┌──

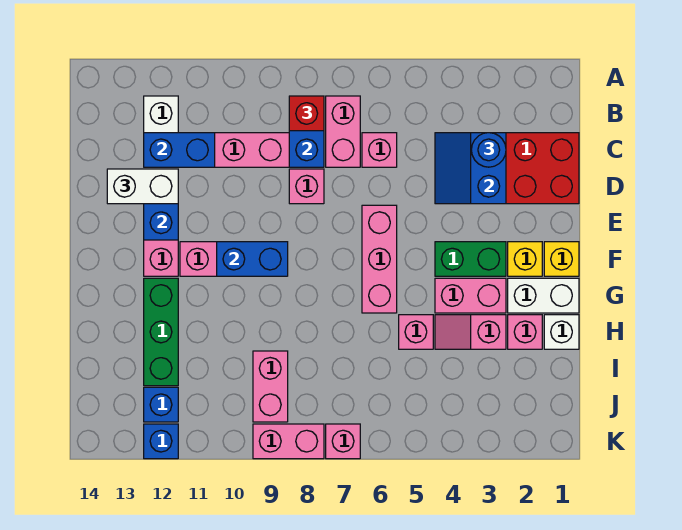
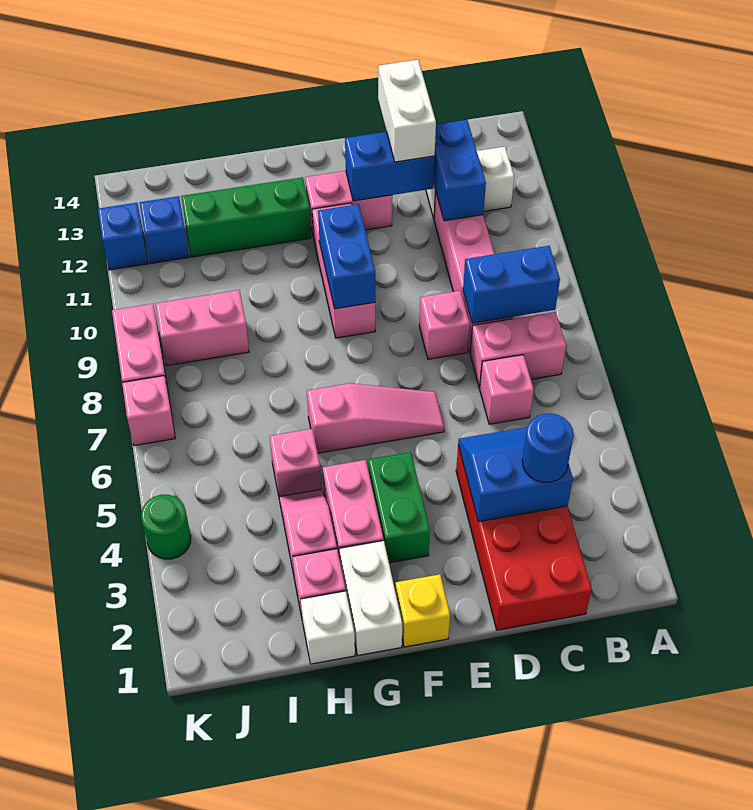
red brick B8 level 3 -> none
pink brick E6:G6 level 1 -> pink slope E6:G6 level 1 top G
yellow brick F2 level 1 -> none
none -> green round brick K4 level 1

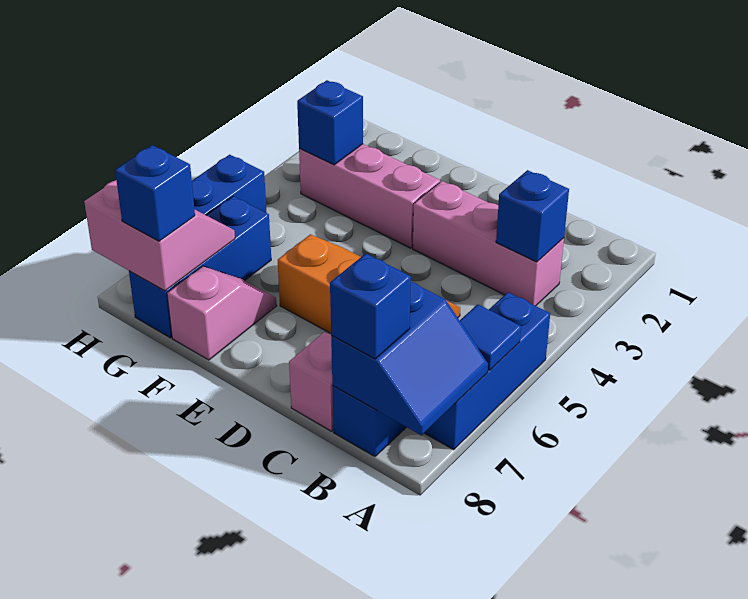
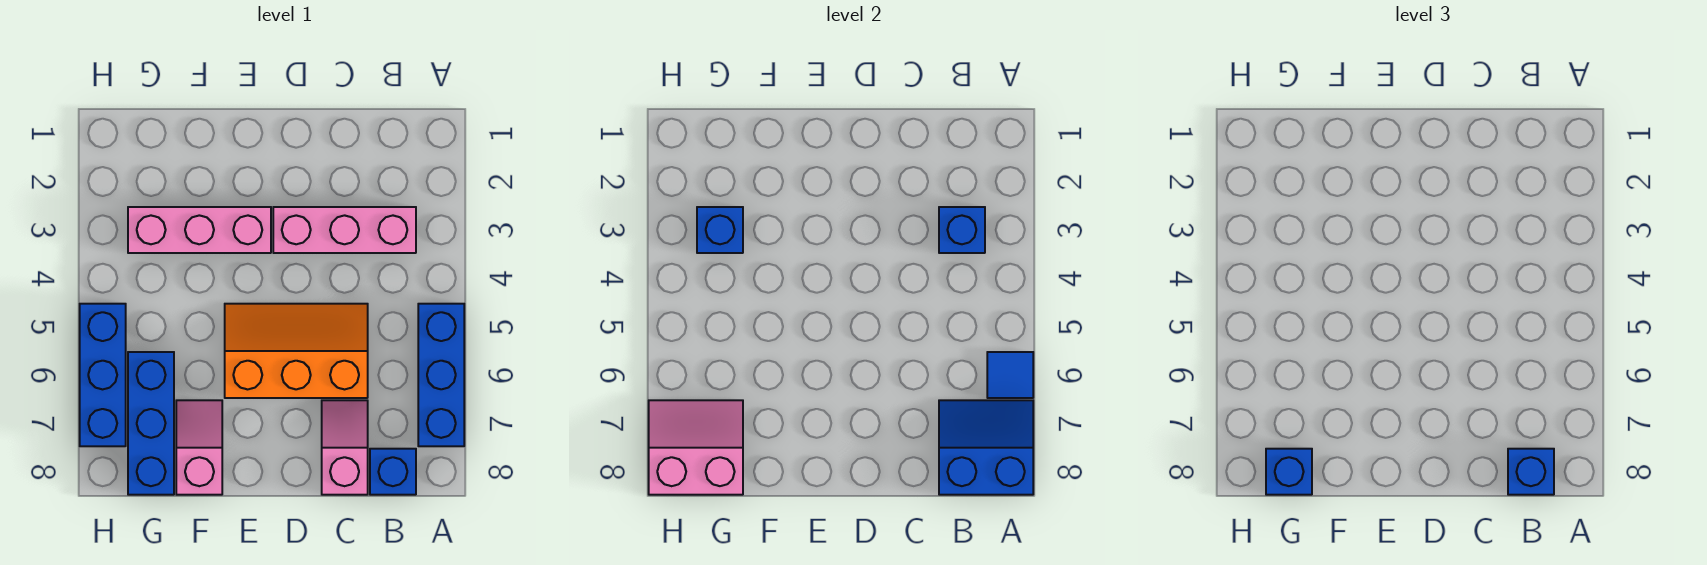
blue slope A7:B8 level 2 top B -> blue slope A7:B8 level 2 top 8

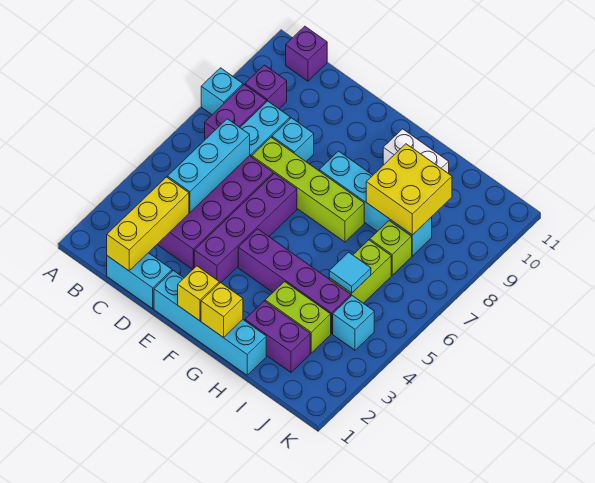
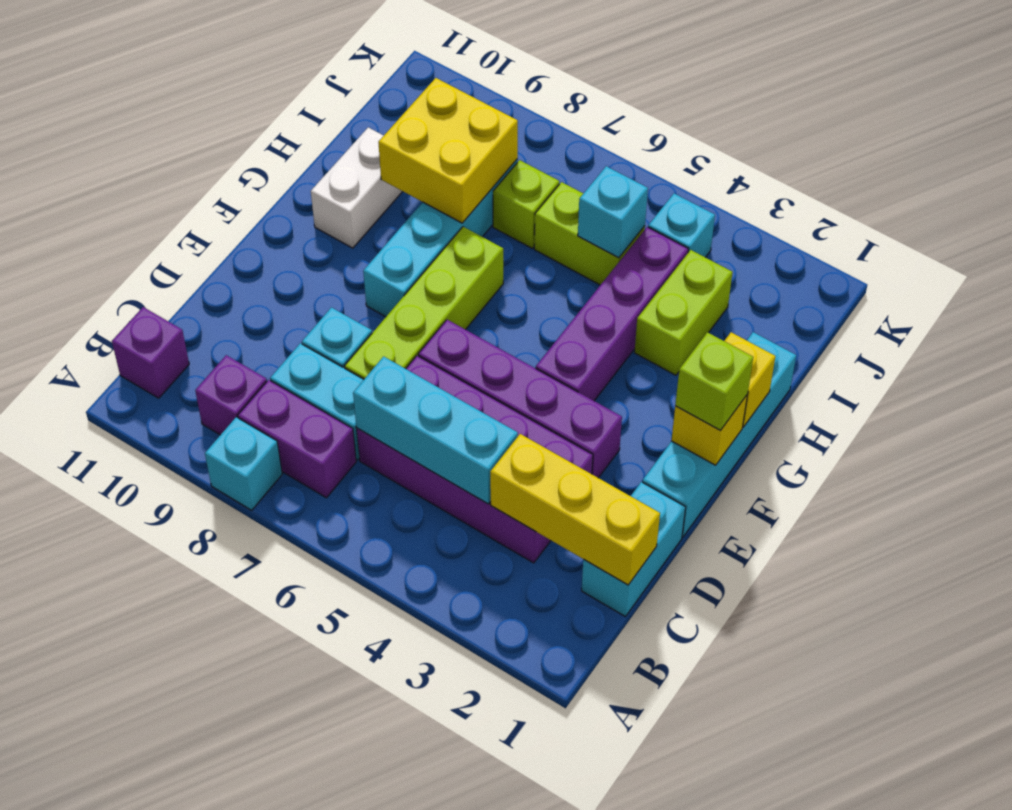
none -> lime brick F1 level 3
purple brick H2:I2 level 1 -> none
cyan tile I5 level 2 -> cyan brick I5 level 2

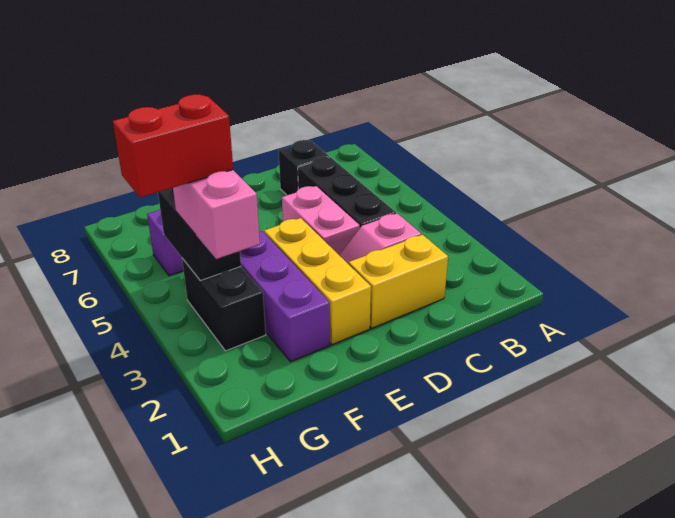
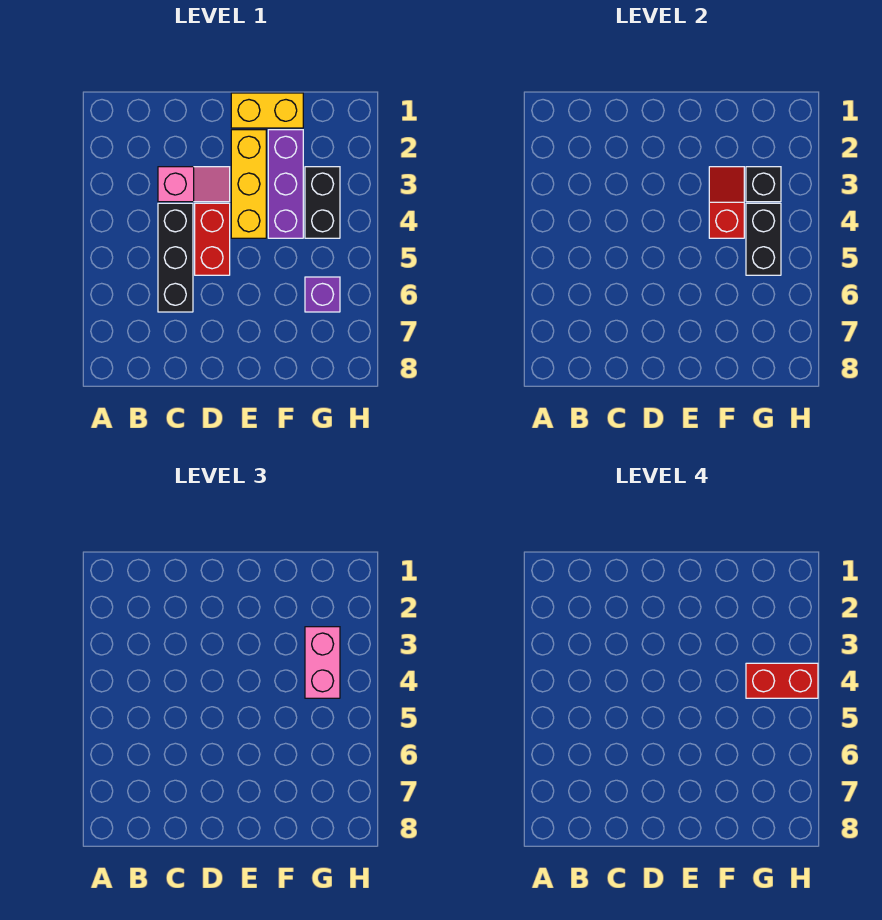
yellow brick C2:D2 level 1 -> yellow brick E1:F1 level 1
black brick C7 level 1 -> black brick G3 level 2
pink brick D4:D5 level 1 -> red brick D4:D5 level 1
none -> red slope F3:F4 level 2 top 4

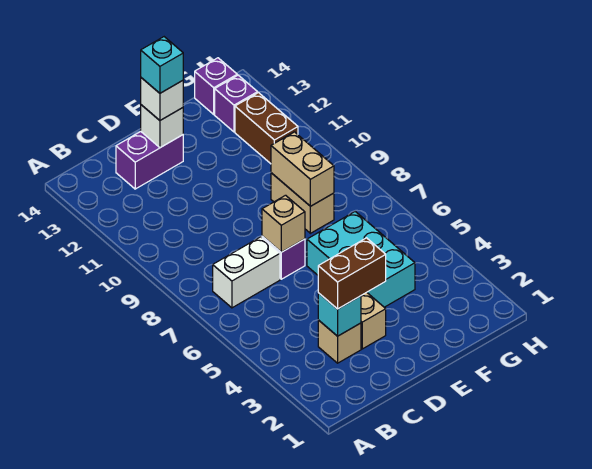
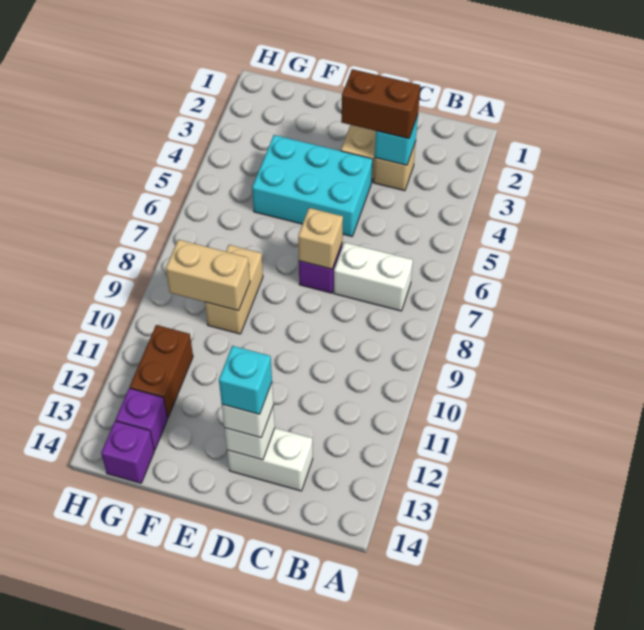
purple brick C13:D13 level 1 -> white brick C13:D13 level 1
cyan brick E4:F6 level 1 -> cyan brick D4:F5 level 1
tan brick F8:F9 level 2 -> tan brick F9:G9 level 2

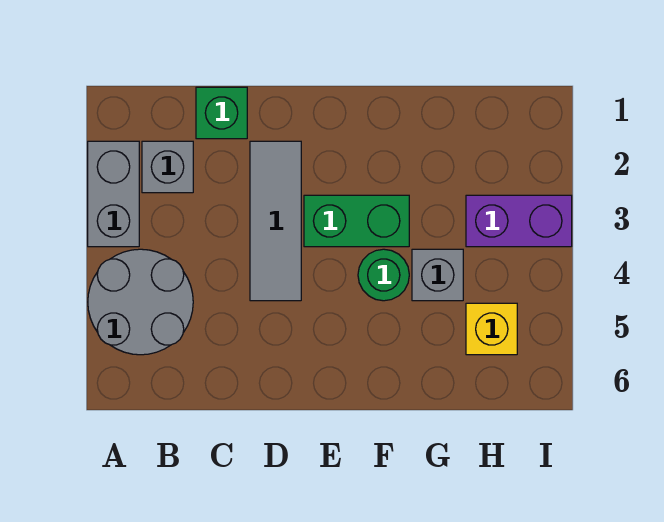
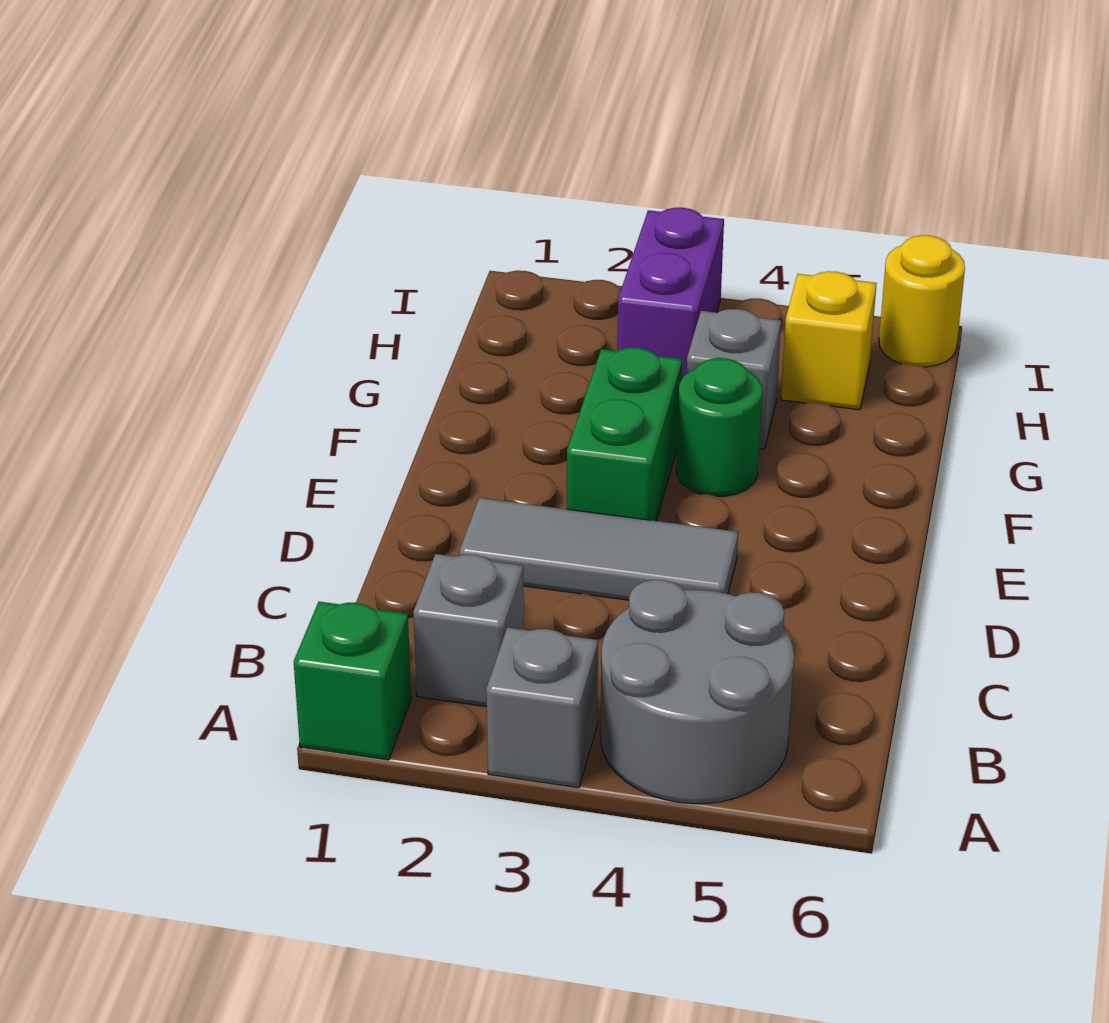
grey brick A2:A3 level 1 -> grey brick A3 level 1
green brick C1 level 1 -> green brick A1 level 1
none -> yellow round brick I6 level 1

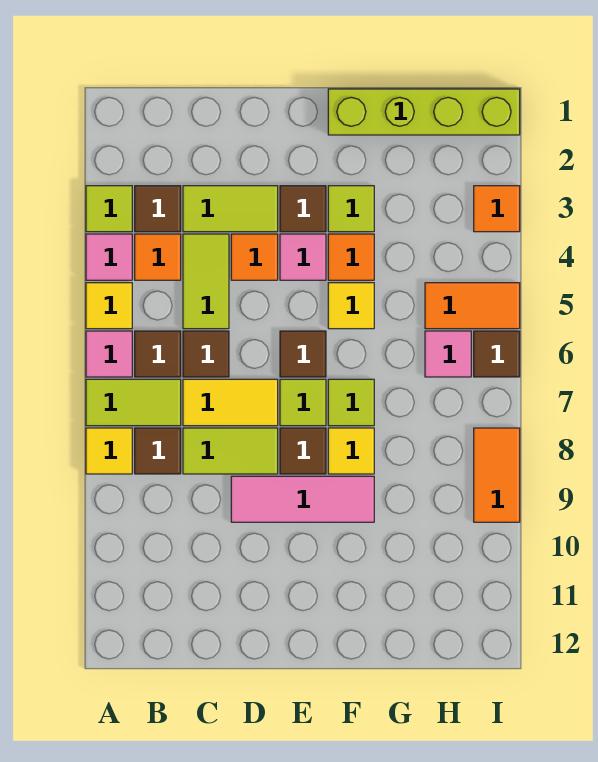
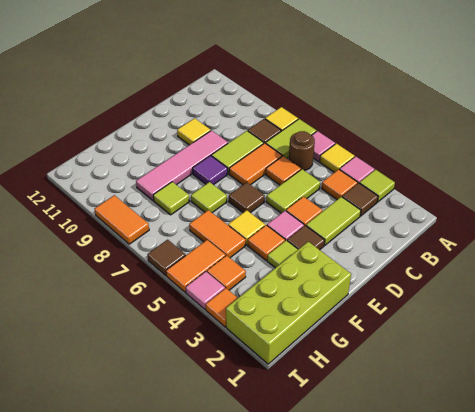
brown tile B6 level 1 -> brown round brick B6 level 1
lime tile C4:C5 level 1 -> lime tile C5:D5 level 1
brown tile C6 level 1 -> orange tile C6 level 1
yellow tile C7:D7 level 1 -> orange tile C7:D7 level 1
pink tile D9:F9 level 1 -> pink tile D9:G9 level 1
lime tile E7 level 1 -> lime tile G8 level 1
brown tile E8 level 1 -> purple tile E8 level 1
lime brick F1:I1 level 1 -> lime brick F1:I2 level 1
yellow tile F8 level 1 -> yellow tile D10 level 1
none -> orange tile G5:G6 level 1
none -> orange tile H4 level 1
pink tile H6 level 1 -> pink tile I4 level 1

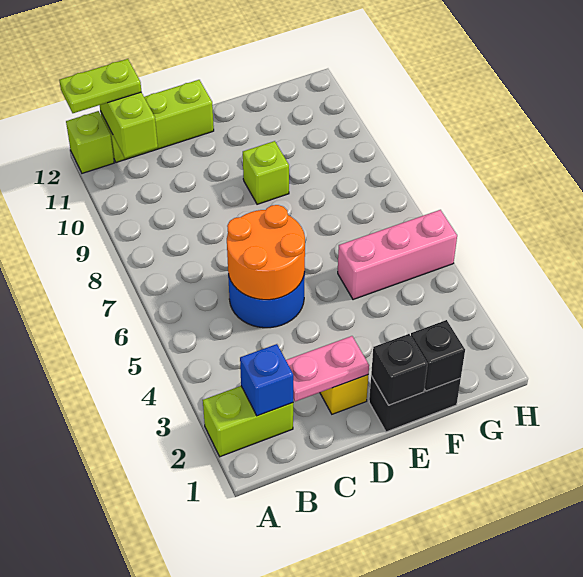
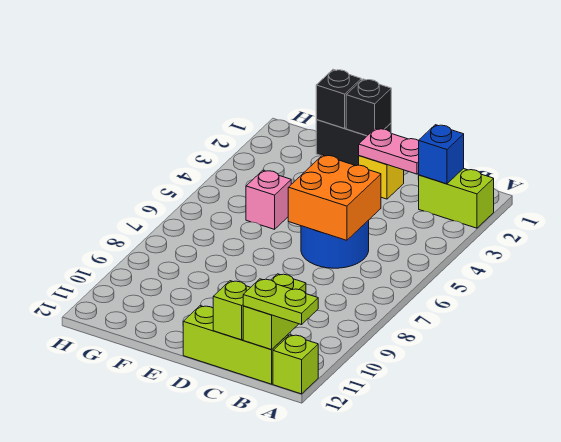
orange round brick C5:D6 level 2 -> orange brick C5:D6 level 2
lime brick E9 level 1 -> lime brick C12 level 2
pink brick F5:H5 level 1 -> pink brick F5 level 1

└──

Although the records above contain pictures, the copy must not; set down exactly the lines from the one with "cyan tile I5 level 2 -> cyan brick I5 level 2" up to and including the one with "pink tile H6 level 1 -> pink tile I4 level 1".

**REPLY TO THE EXERCISE:**
cyan tile I5 level 2 -> cyan brick I5 level 2

yellow brick C2:D2 level 1 -> yellow brick E1:F1 level 1
black brick C7 level 1 -> black brick G3 level 2
pink brick D4:D5 level 1 -> red brick D4:D5 level 1
none -> red slope F3:F4 level 2 top 4

purple brick C13:D13 level 1 -> white brick C13:D13 level 1
cyan brick E4:F6 level 1 -> cyan brick D4:F5 level 1
tan brick F8:F9 level 2 -> tan brick F9:G9 level 2

grey brick A2:A3 level 1 -> grey brick A3 level 1
green brick C1 level 1 -> green brick A1 level 1
none -> yellow round brick I6 level 1

brown tile B6 level 1 -> brown round brick B6 level 1
lime tile C4:C5 level 1 -> lime tile C5:D5 level 1
brown tile C6 level 1 -> orange tile C6 level 1
yellow tile C7:D7 level 1 -> orange tile C7:D7 level 1
pink tile D9:F9 level 1 -> pink tile D9:G9 level 1
lime tile E7 level 1 -> lime tile G8 level 1
brown tile E8 level 1 -> purple tile E8 level 1
lime brick F1:I1 level 1 -> lime brick F1:I2 level 1
yellow tile F8 level 1 -> yellow tile D10 level 1
none -> orange tile G5:G6 level 1
none -> orange tile H4 level 1
pink tile H6 level 1 -> pink tile I4 level 1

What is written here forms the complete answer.